> _DATA SECTION_:
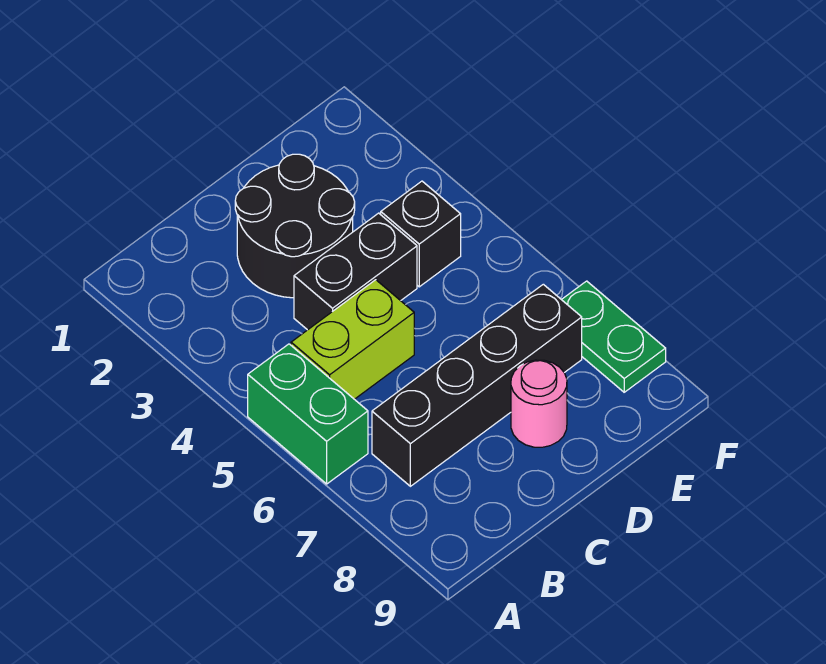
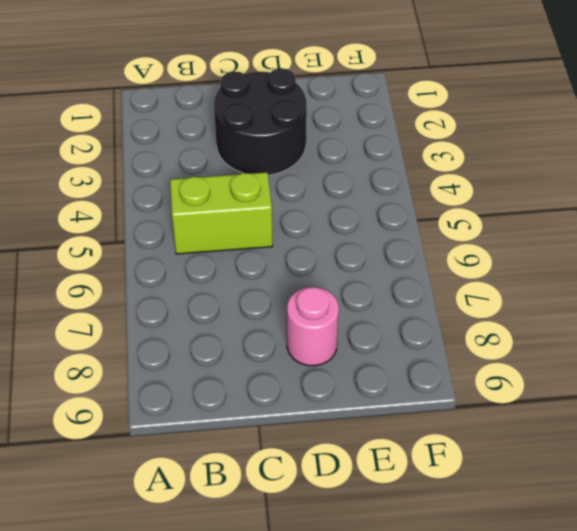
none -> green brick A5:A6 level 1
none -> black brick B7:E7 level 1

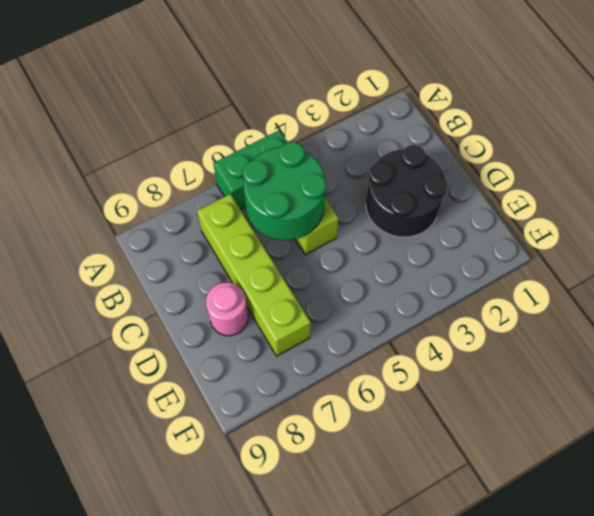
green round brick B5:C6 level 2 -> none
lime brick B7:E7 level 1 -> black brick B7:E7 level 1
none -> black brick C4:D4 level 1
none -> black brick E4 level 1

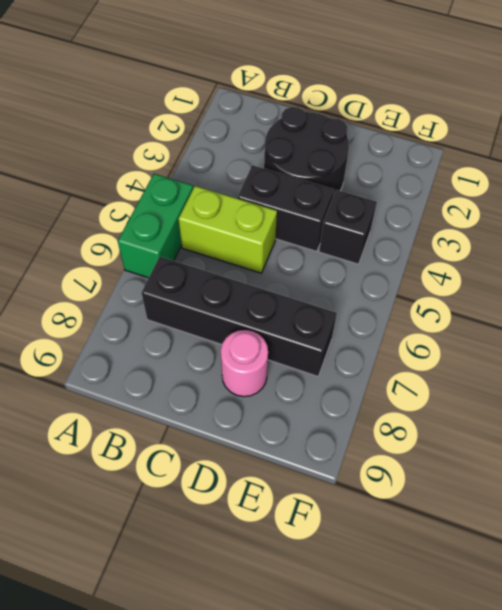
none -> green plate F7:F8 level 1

* * *

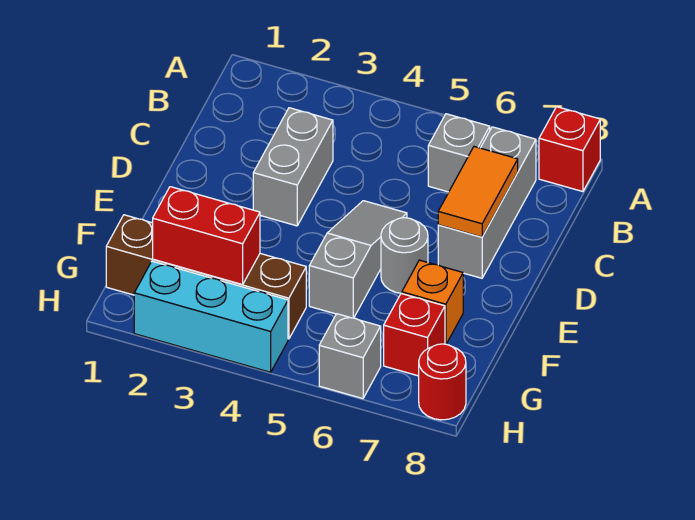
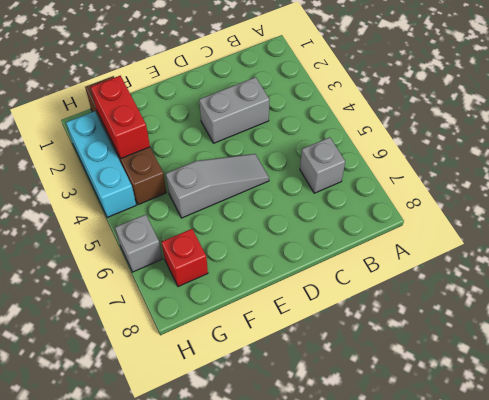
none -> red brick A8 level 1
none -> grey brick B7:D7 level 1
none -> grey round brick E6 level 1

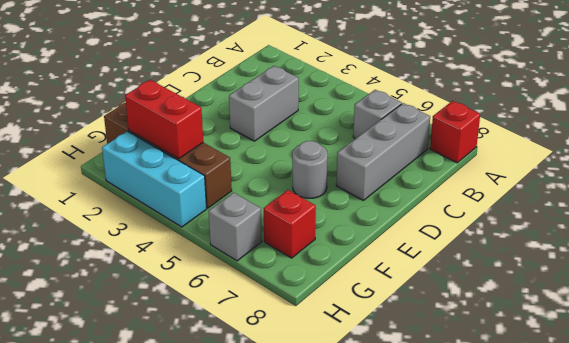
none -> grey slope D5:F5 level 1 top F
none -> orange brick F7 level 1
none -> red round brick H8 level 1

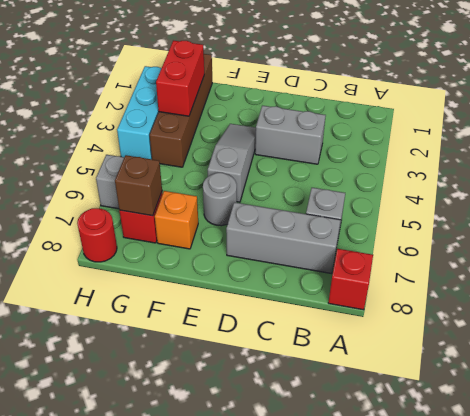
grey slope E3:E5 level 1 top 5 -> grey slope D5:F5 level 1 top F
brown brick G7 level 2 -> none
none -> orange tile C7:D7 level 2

> _EXERCISE PROMPT_:
Tally every line in the listing that holds "round" and answer with the total only.

> _ANSWER BOX_:
3